◆ **WORK REQUEST**: Which lines of the entries below run from the one holding "D1: none -> diode 1N914 (A NET2, K NET10)" to the one holding "R5: 22k (DGND, IC1/FB) -> none", inclusive? Set down exactly those lines and no others.
(Beginning of RAW DATA)
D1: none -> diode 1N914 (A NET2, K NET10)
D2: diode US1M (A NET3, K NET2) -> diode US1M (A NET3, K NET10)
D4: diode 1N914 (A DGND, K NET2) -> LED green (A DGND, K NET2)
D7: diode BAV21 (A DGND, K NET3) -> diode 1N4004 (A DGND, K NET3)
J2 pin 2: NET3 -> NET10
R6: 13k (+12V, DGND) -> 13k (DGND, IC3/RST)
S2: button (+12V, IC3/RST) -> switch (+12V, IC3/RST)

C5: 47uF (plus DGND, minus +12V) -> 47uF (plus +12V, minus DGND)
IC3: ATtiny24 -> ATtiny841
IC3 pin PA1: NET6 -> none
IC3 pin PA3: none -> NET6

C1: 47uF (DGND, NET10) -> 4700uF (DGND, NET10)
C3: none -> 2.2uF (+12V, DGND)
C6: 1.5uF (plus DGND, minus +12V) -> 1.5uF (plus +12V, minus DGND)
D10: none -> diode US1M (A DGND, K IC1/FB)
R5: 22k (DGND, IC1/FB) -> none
(End of RAW DATA)
(Beginning of RAW DATA)
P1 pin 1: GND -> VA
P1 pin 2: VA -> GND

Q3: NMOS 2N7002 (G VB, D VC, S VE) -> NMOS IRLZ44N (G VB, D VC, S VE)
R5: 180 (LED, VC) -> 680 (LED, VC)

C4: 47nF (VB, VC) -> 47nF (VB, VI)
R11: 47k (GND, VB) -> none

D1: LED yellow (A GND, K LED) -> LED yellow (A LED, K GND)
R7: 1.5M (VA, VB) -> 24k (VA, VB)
(End of RAW DATA)
◆ **EXERCISE ANSWER**:
D1: none -> diode 1N914 (A NET2, K NET10)
D2: diode US1M (A NET3, K NET2) -> diode US1M (A NET3, K NET10)
D4: diode 1N914 (A DGND, K NET2) -> LED green (A DGND, K NET2)
D7: diode BAV21 (A DGND, K NET3) -> diode 1N4004 (A DGND, K NET3)
J2 pin 2: NET3 -> NET10
R6: 13k (+12V, DGND) -> 13k (DGND, IC3/RST)
S2: button (+12V, IC3/RST) -> switch (+12V, IC3/RST)

C5: 47uF (plus DGND, minus +12V) -> 47uF (plus +12V, minus DGND)
IC3: ATtiny24 -> ATtiny841
IC3 pin PA1: NET6 -> none
IC3 pin PA3: none -> NET6

C1: 47uF (DGND, NET10) -> 4700uF (DGND, NET10)
C3: none -> 2.2uF (+12V, DGND)
C6: 1.5uF (plus DGND, minus +12V) -> 1.5uF (plus +12V, minus DGND)
D10: none -> diode US1M (A DGND, K IC1/FB)
R5: 22k (DGND, IC1/FB) -> none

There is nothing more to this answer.